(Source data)
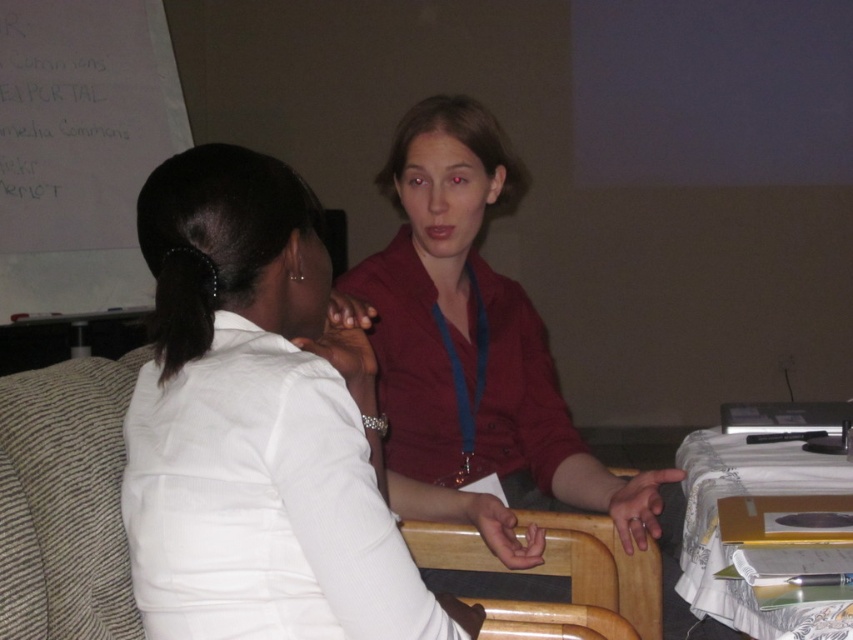
You are organizing a meeting and need to place a new folder on the table. The folder is the same size as the beech wood chair at center. Will the white paper at upper left fit the folder?

The white paper at upper left is bigger than the beech wood chair at center, so the folder, which is the same size as the beech wood chair at center, will fit on the white paper at upper left.

You are an assistant organizing a meeting. You need to place a name tag on the table so that it is between the matte red blouse at upper center and the matte red shirt at center. Is this possible?

The matte red blouse at upper center is positioned under the matte red shirt at center, so placing a name tag between them would require placing it in the space between the two objects along the vertical axis. Since they are vertically aligned with one under the other, there is no horizontal space between them to place the name tag between them.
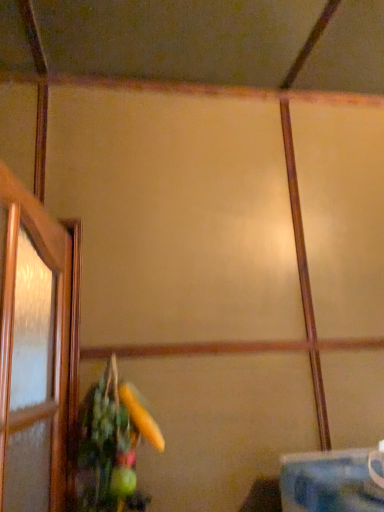
Question: Does green matte floral arrangement at lower left have a larger size compared to blue fabric table at lower right?

Choices:
 (A) no
 (B) yes

Answer: (B)

Question: From a real-world perspective, does green matte floral arrangement at lower left sit lower than blue fabric table at lower right?

Choices:
 (A) no
 (B) yes

Answer: (A)

Question: From the image's perspective, is green matte floral arrangement at lower left beneath blue fabric table at lower right?

Choices:
 (A) no
 (B) yes

Answer: (A)

Question: Is the position of green matte floral arrangement at lower left more distant than that of blue fabric table at lower right?

Choices:
 (A) yes
 (B) no

Answer: (A)

Question: Can you confirm if green matte floral arrangement at lower left is thinner than blue fabric table at lower right?

Choices:
 (A) no
 (B) yes

Answer: (B)

Question: Considering the relative sizes of green matte floral arrangement at lower left and blue fabric table at lower right in the image provided, is green matte floral arrangement at lower left wider than blue fabric table at lower right?

Choices:
 (A) no
 (B) yes

Answer: (A)

Question: Is blue fabric table at lower right turned away from green matte floral arrangement at lower left?

Choices:
 (A) no
 (B) yes

Answer: (A)

Question: Does blue fabric table at lower right come behind green matte floral arrangement at lower left?

Choices:
 (A) no
 (B) yes

Answer: (A)

Question: Can you confirm if blue fabric table at lower right is smaller than green matte floral arrangement at lower left?

Choices:
 (A) yes
 (B) no

Answer: (A)

Question: Considering the relative sizes of blue fabric table at lower right and green matte floral arrangement at lower left in the image provided, is blue fabric table at lower right shorter than green matte floral arrangement at lower left?

Choices:
 (A) no
 (B) yes

Answer: (B)

Question: Can you confirm if blue fabric table at lower right is bigger than green matte floral arrangement at lower left?

Choices:
 (A) yes
 (B) no

Answer: (B)

Question: Considering the relative positions of blue fabric table at lower right and green matte floral arrangement at lower left in the image provided, is blue fabric table at lower right to the right of green matte floral arrangement at lower left from the viewer's perspective?

Choices:
 (A) yes
 (B) no

Answer: (A)

Question: Is green matte floral arrangement at lower left inside or outside of blue fabric table at lower right?

Choices:
 (A) outside
 (B) inside

Answer: (A)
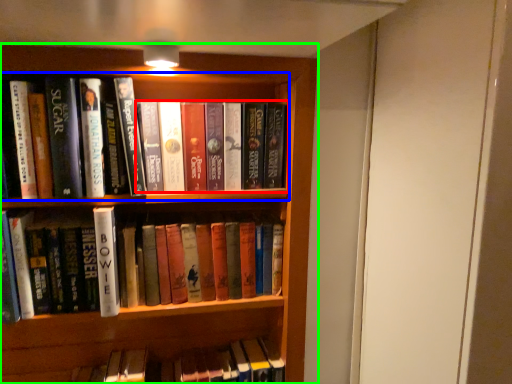
Question: Which object is the farthest from book (highlighted by a red box)? Choose among these: book (highlighted by a blue box) or bookcase (highlighted by a green box).

Choices:
 (A) book
 (B) bookcase

Answer: (B)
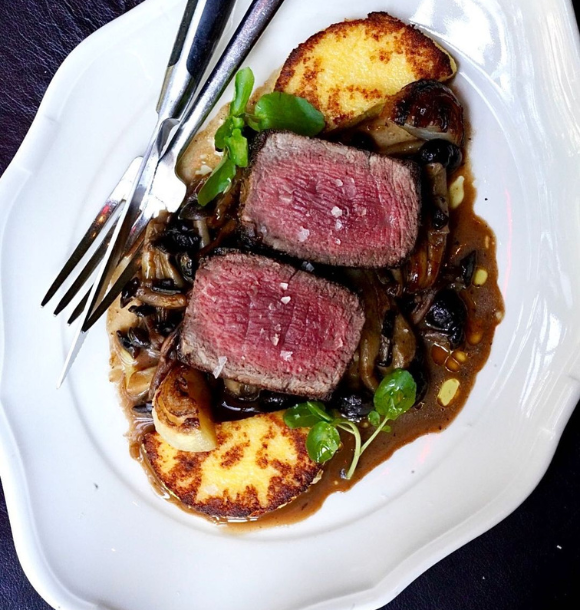
Where is `handle`? Image resolution: width=580 pixels, height=610 pixels. handle is located at coordinates (191, 36), (242, 43).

▶ [What to work on] Can you locate every line in the rows above that contains the string "place", with case counting, and copy each of those lines in full?

▶ [Task answer]
You are organizing a meeting and need to place a new folder on the table. The folder is the same size as the beech wood chair at center. Will the white paper at upper left fit the folder?
You are an assistant organizing a meeting. You need to place a name tag on the table so that it is between the matte red blouse at upper center and the matte red shirt at center. Is this possible?
The matte red blouse at upper center is positioned under the matte red shirt at center, so placing a name tag between them would require placing it in the space between the two objects along the vertical axis. Since they are vertically aligned with one under the other, there is no horizontal space between them to place the name tag between them.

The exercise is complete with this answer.